#### Activity:
For this exercise, restate every line below word for word and drop the images.

#### Collected data:
Content starts

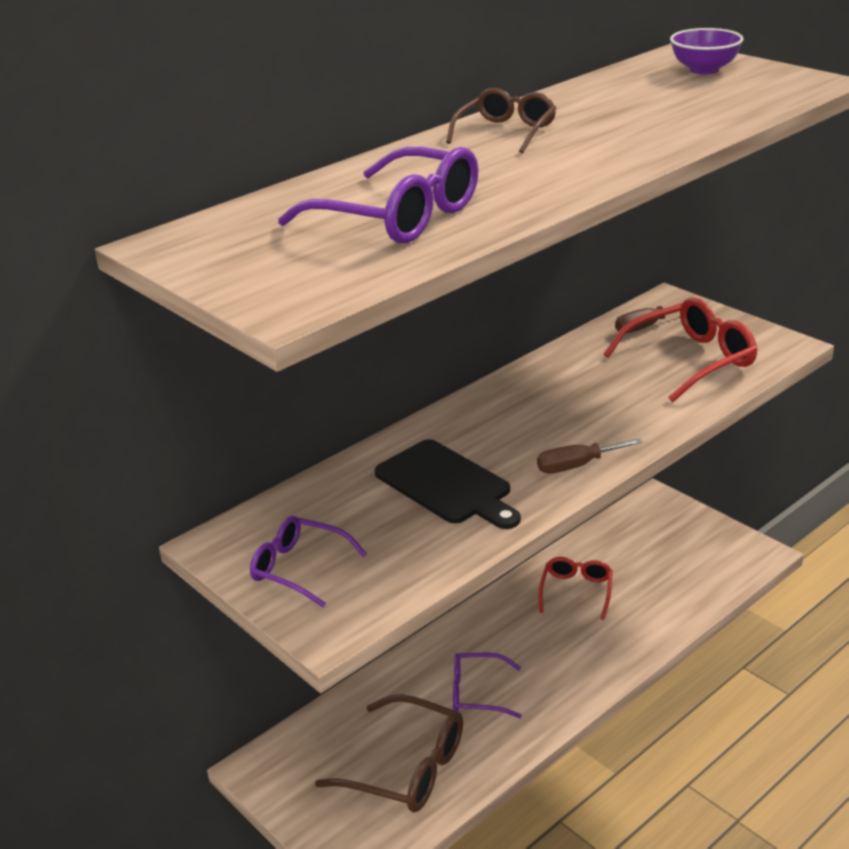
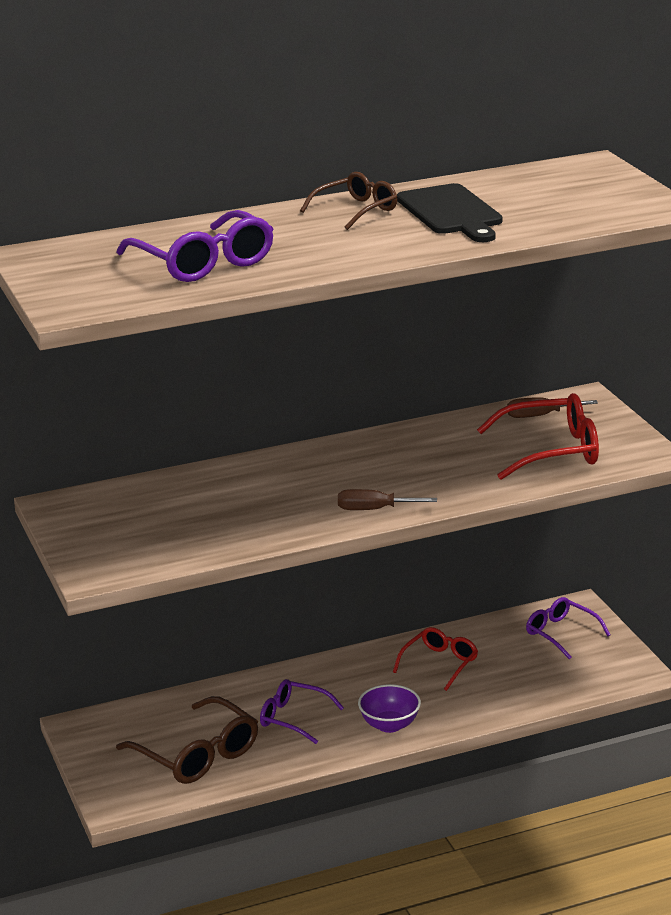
camera: 20 degrees right, 5 degrees down
(299, 568) = (103, 533): purple glasses -> purple glasses (561, 633)
(446, 485) = (259, 501): black cutting board -> black cutting board (451, 212)
(704, 70) = (586, 182): purple bowl -> purple bowl (389, 725)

Content ends

#### Exercise response:
camera: 20 degrees right, 5 degrees down
(299, 568) = (103, 533): purple glasses -> purple glasses (561, 633)
(446, 485) = (259, 501): black cutting board -> black cutting board (451, 212)
(704, 70) = (586, 182): purple bowl -> purple bowl (389, 725)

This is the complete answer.